## Coordinate-based change listings
+ + +

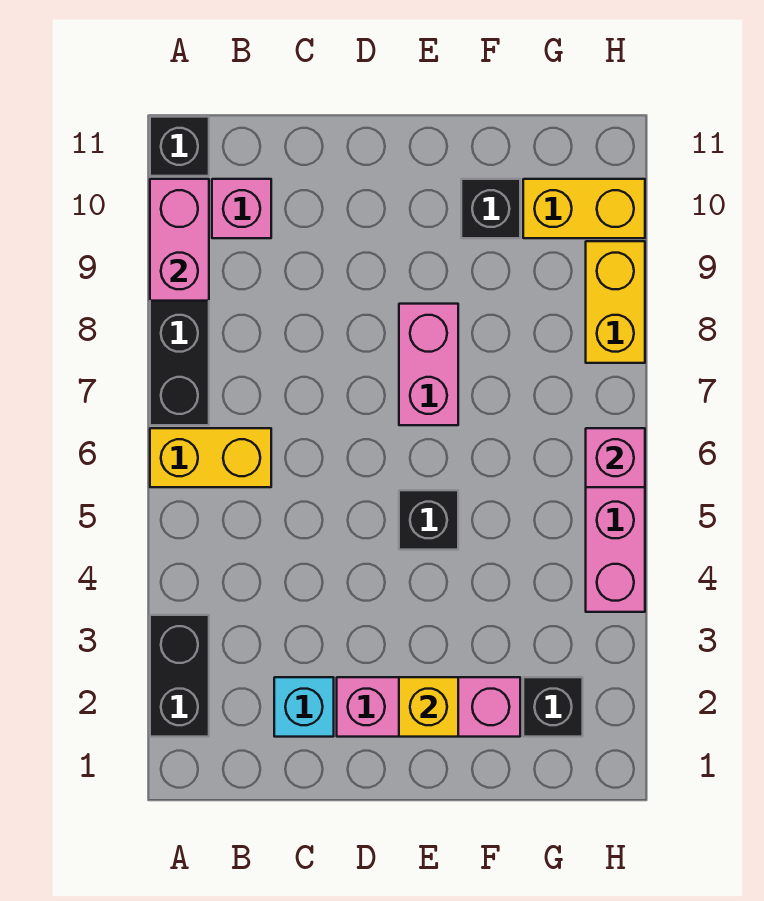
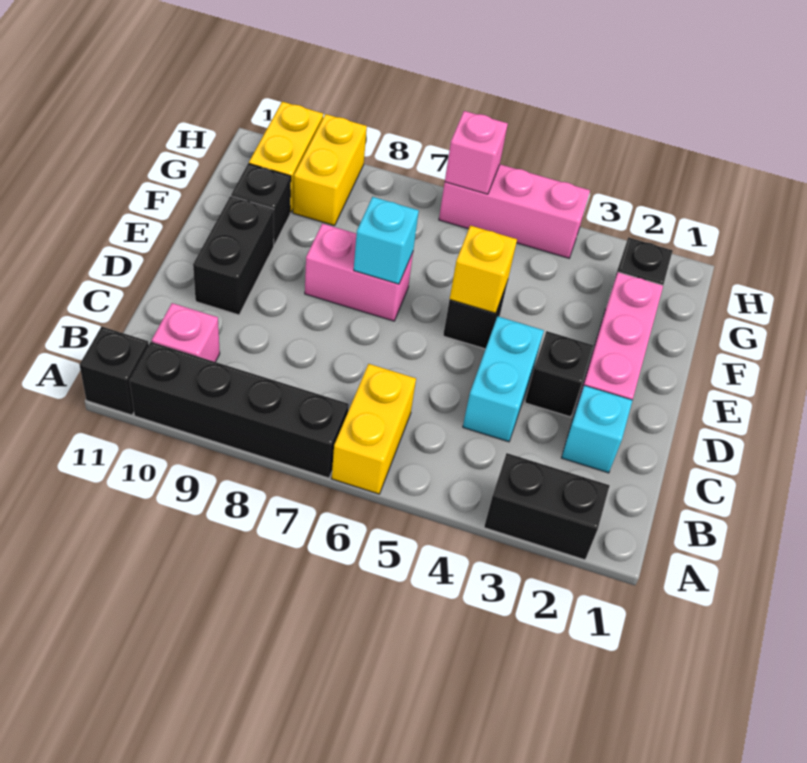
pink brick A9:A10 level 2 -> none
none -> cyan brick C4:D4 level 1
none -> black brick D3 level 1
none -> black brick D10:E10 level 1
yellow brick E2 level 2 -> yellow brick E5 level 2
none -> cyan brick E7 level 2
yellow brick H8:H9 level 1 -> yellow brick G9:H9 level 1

+ + +

## Your assignment
Output every record verbatim, skipping images.

## Response to the exercise
pink brick A9:A10 level 2 -> none
none -> cyan brick C4:D4 level 1
none -> black brick D3 level 1
none -> black brick D10:E10 level 1
yellow brick E2 level 2 -> yellow brick E5 level 2
none -> cyan brick E7 level 2
yellow brick H8:H9 level 1 -> yellow brick G9:H9 level 1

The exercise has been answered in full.